[Stored records]
-----

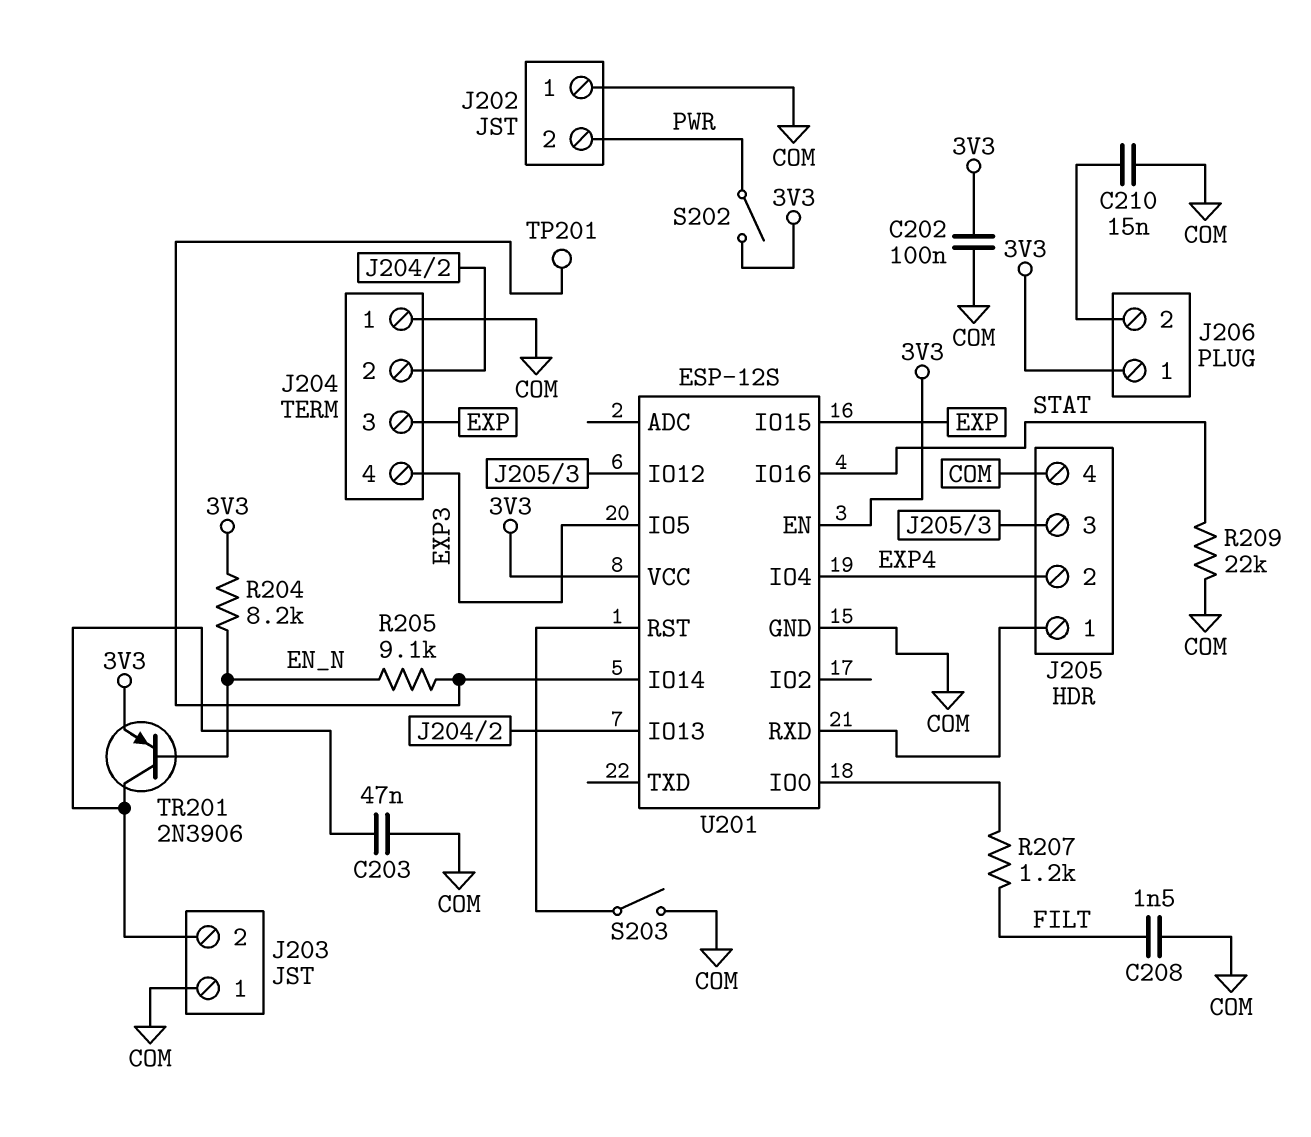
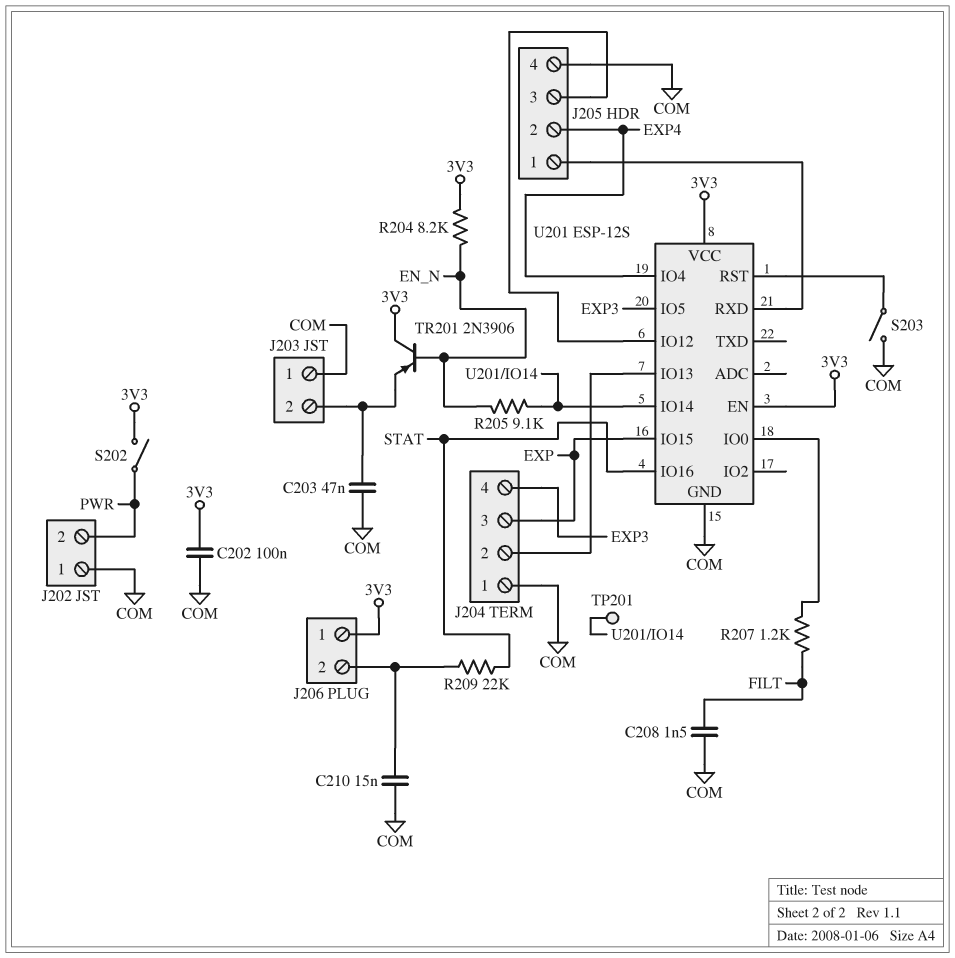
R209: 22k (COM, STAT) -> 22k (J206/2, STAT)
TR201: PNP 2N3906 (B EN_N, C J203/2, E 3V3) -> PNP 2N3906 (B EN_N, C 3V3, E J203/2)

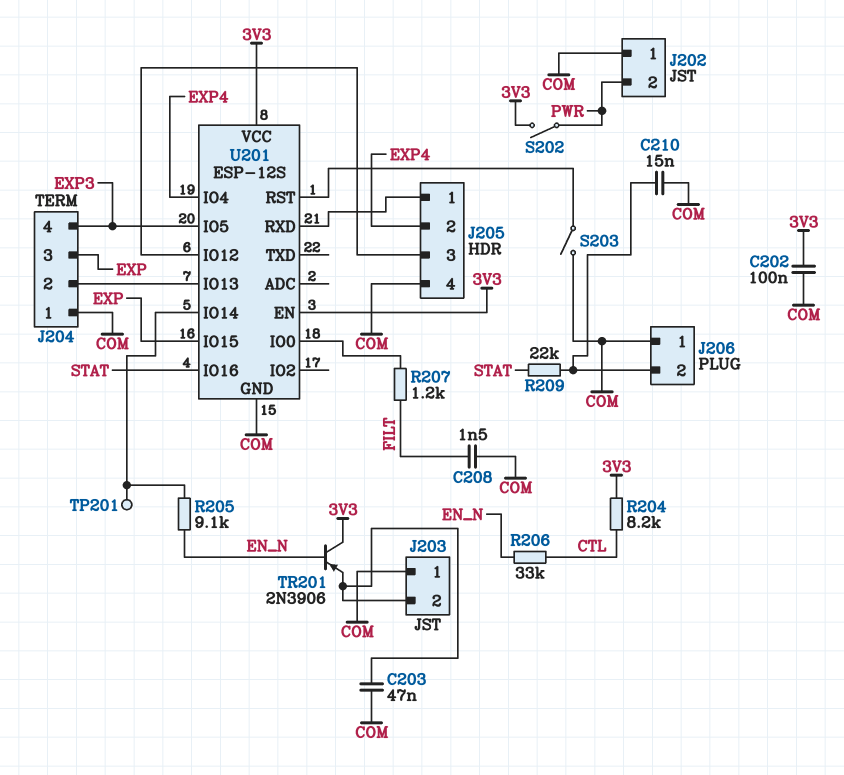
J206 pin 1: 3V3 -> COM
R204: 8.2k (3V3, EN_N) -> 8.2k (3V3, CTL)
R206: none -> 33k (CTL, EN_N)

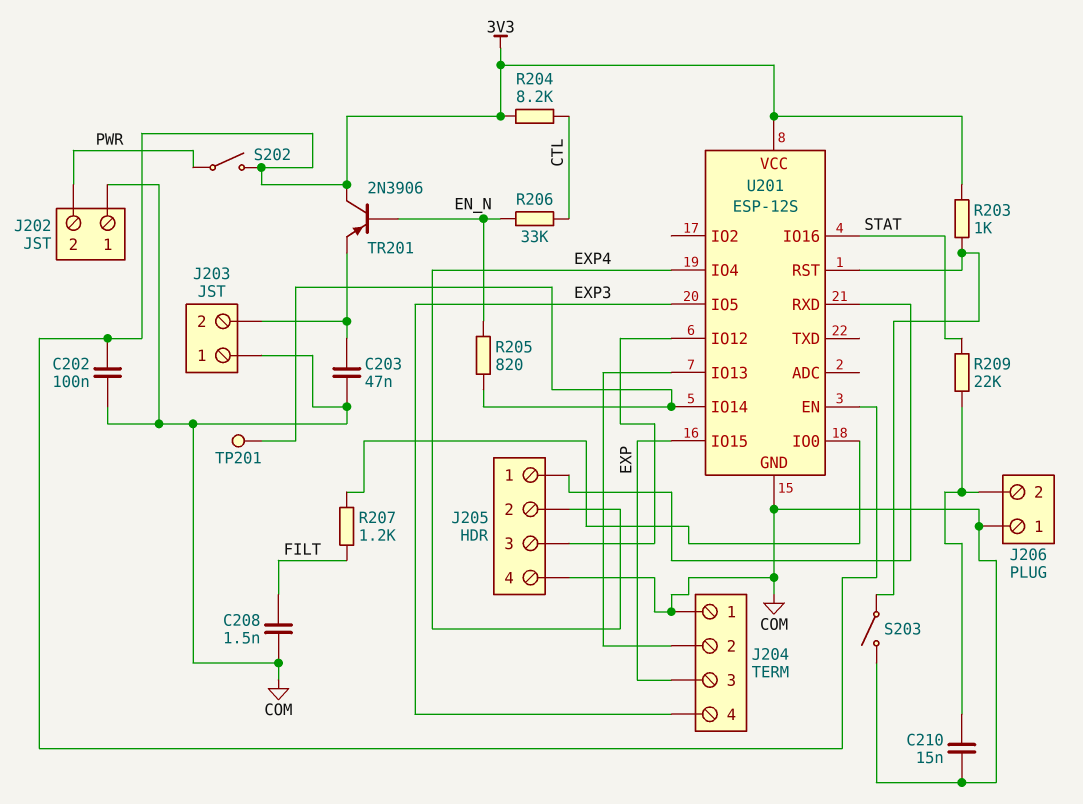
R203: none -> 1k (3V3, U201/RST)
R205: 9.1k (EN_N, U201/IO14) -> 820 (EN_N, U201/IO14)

-----

**Task:**
List all lines from the entries that include the word "none".

**Solution to this problem:**
R206: none -> 33k (CTL, EN_N)
R203: none -> 1k (3V3, U201/RST)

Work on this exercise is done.